Assignment> Copy each line of the material in which the word "turned" appears.

= = = = =

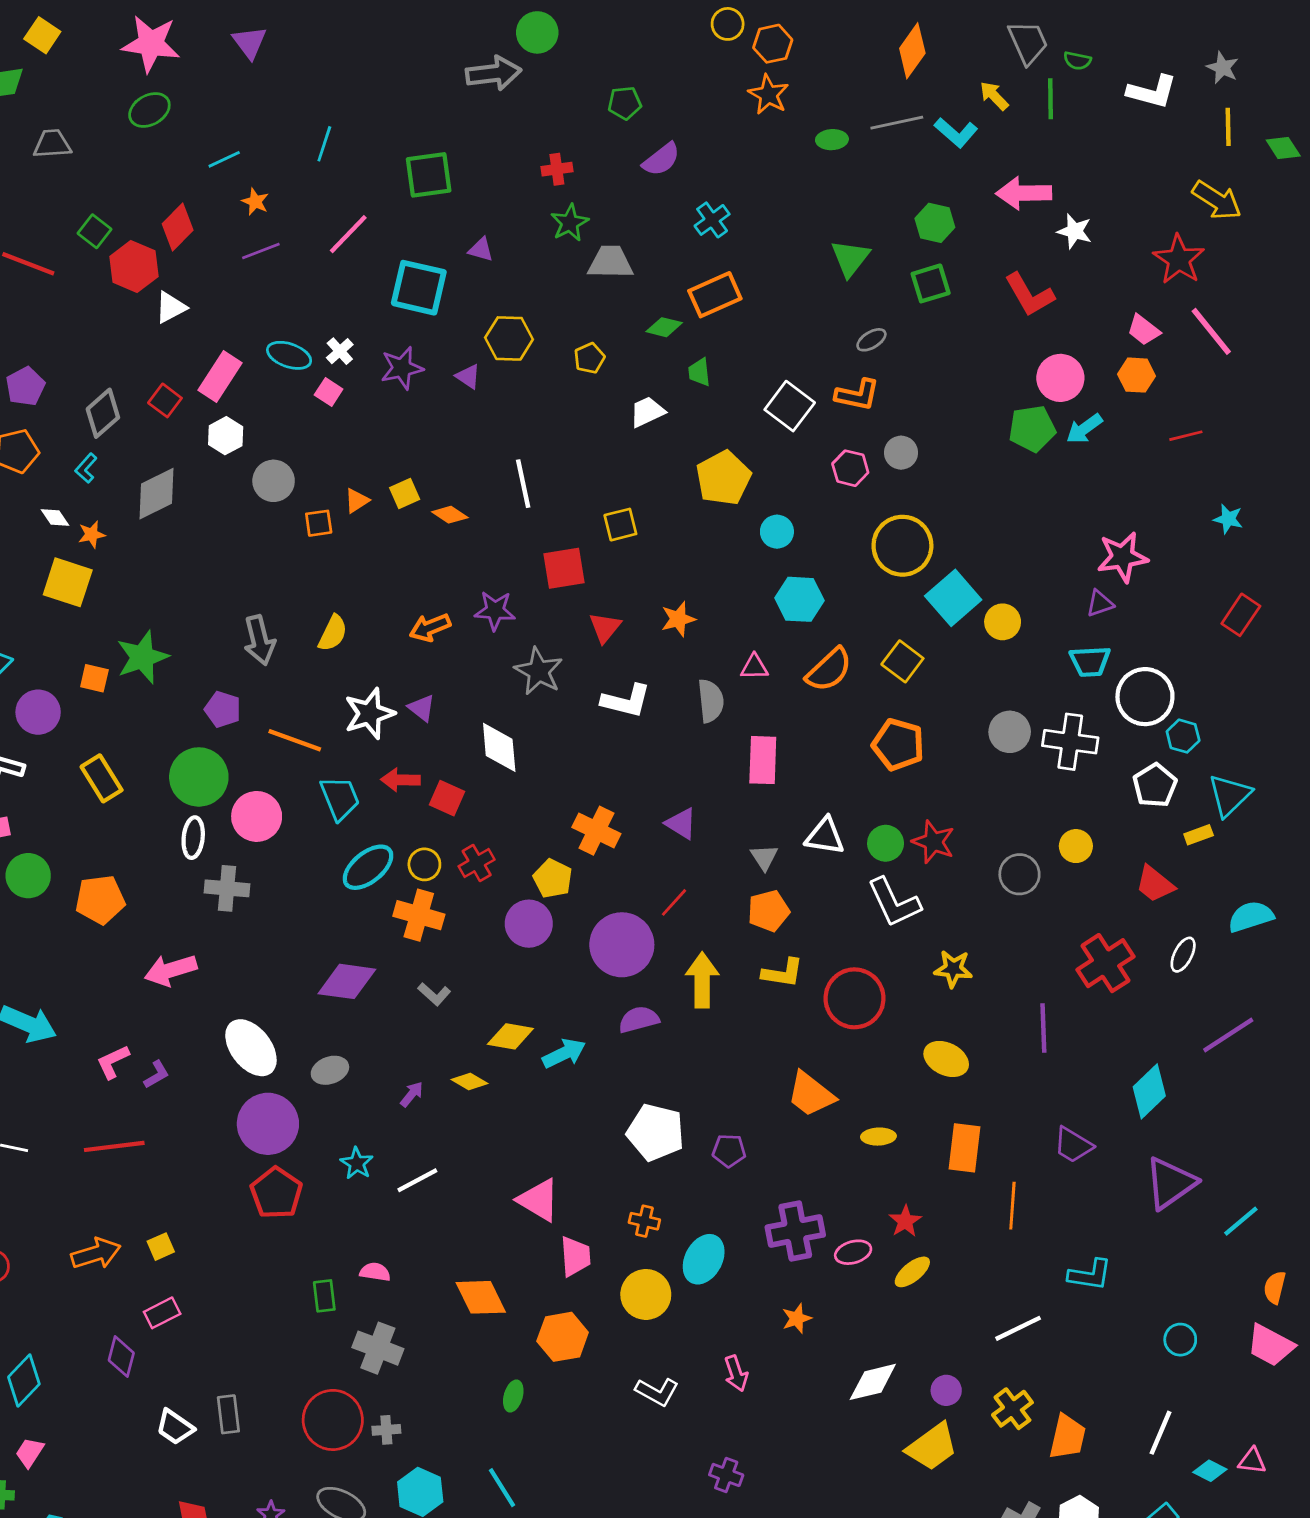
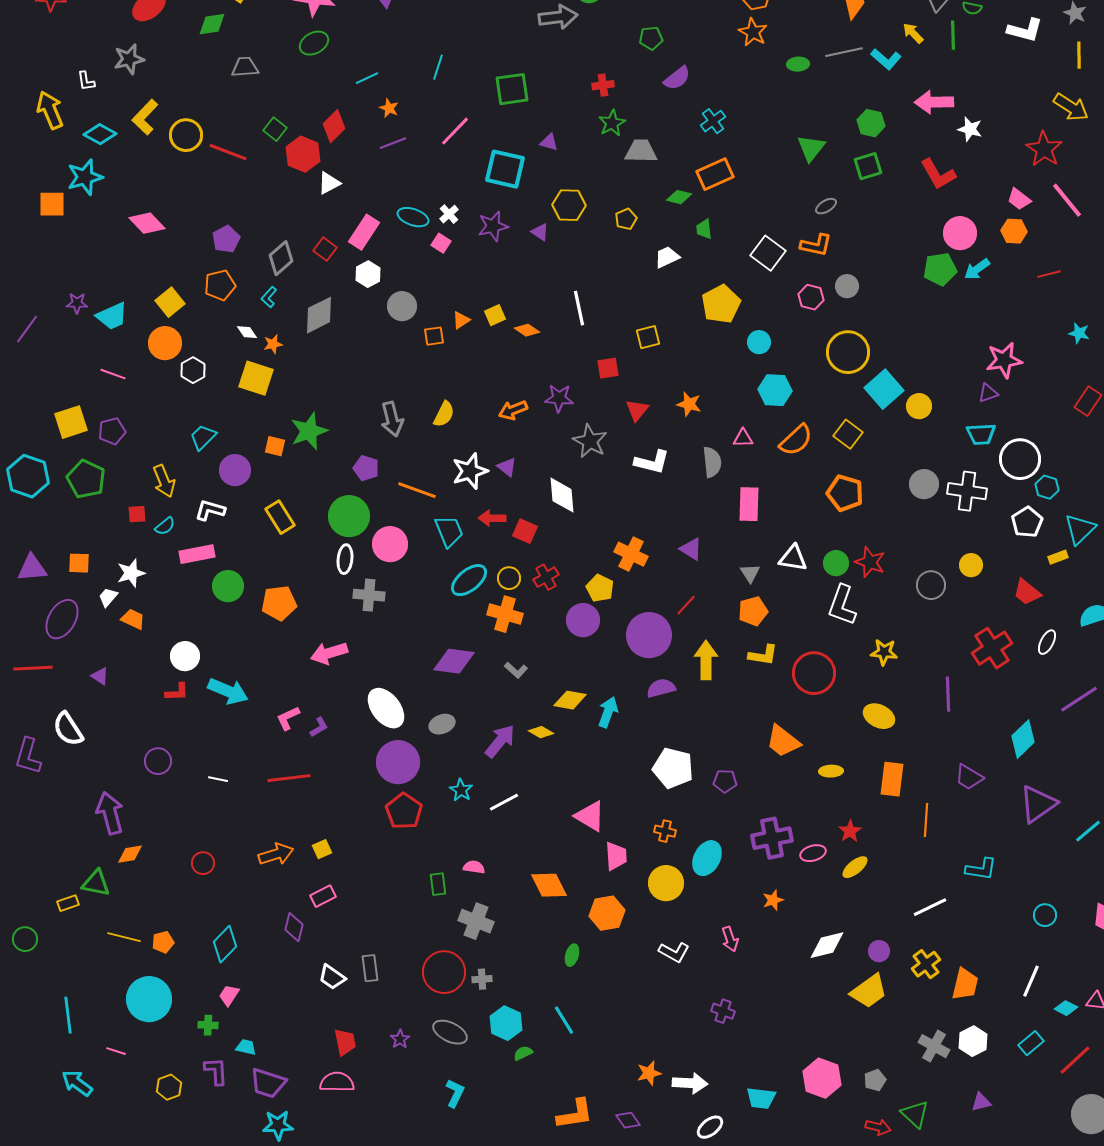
red square: (564, 568) -> (608, 368), size x0.7
orange star: (678, 619) -> (689, 404), turned 30
white L-shape: (894, 902) -> (842, 605), turned 45
cyan arrow: (564, 1053) -> (608, 712), turned -44
purple arrow: (412, 1094) -> (500, 741), size x1.8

= = = = =

Response>
orange star: (678, 619) -> (689, 404), turned 30
white L-shape: (894, 902) -> (842, 605), turned 45
cyan arrow: (564, 1053) -> (608, 712), turned -44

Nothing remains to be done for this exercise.